> **Your instructions**: What you write should be an exact copy of the material, from its first line through the line containing "green car: 5 -> 0".

###

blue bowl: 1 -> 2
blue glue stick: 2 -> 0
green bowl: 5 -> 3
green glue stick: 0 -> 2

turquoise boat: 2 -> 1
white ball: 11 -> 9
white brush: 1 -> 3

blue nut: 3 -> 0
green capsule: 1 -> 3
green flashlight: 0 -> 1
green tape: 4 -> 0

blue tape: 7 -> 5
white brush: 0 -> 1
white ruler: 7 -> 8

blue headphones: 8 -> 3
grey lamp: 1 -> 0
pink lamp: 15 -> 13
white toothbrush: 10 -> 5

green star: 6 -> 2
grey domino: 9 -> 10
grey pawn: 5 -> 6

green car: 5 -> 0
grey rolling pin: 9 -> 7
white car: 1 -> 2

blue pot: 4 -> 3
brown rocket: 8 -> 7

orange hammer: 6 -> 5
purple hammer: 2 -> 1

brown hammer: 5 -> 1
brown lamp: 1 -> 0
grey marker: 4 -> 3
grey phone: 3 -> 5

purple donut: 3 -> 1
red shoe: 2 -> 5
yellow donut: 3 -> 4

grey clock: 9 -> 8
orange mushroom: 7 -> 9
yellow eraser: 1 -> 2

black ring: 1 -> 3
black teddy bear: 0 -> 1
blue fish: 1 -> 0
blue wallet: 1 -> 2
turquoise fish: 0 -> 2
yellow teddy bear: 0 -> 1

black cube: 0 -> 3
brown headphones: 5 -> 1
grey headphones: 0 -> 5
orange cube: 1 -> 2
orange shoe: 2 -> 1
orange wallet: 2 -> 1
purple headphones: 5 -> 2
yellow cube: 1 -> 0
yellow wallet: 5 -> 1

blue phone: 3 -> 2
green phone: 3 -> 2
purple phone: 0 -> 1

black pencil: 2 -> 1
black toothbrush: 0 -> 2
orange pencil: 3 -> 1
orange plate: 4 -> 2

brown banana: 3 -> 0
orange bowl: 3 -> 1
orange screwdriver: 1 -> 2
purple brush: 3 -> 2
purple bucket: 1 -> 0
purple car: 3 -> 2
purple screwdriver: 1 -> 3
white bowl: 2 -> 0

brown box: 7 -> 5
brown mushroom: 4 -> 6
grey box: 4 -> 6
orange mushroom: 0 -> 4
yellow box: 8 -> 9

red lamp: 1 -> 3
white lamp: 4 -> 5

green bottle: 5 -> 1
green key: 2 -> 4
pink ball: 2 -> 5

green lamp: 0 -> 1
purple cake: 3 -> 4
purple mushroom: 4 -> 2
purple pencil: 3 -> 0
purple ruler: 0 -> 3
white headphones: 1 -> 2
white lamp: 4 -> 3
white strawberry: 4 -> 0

###

> **Task result**:
blue bowl: 1 -> 2
blue glue stick: 2 -> 0
green bowl: 5 -> 3
green glue stick: 0 -> 2

turquoise boat: 2 -> 1
white ball: 11 -> 9
white brush: 1 -> 3

blue nut: 3 -> 0
green capsule: 1 -> 3
green flashlight: 0 -> 1
green tape: 4 -> 0

blue tape: 7 -> 5
white brush: 0 -> 1
white ruler: 7 -> 8

blue headphones: 8 -> 3
grey lamp: 1 -> 0
pink lamp: 15 -> 13
white toothbrush: 10 -> 5

green star: 6 -> 2
grey domino: 9 -> 10
grey pawn: 5 -> 6

green car: 5 -> 0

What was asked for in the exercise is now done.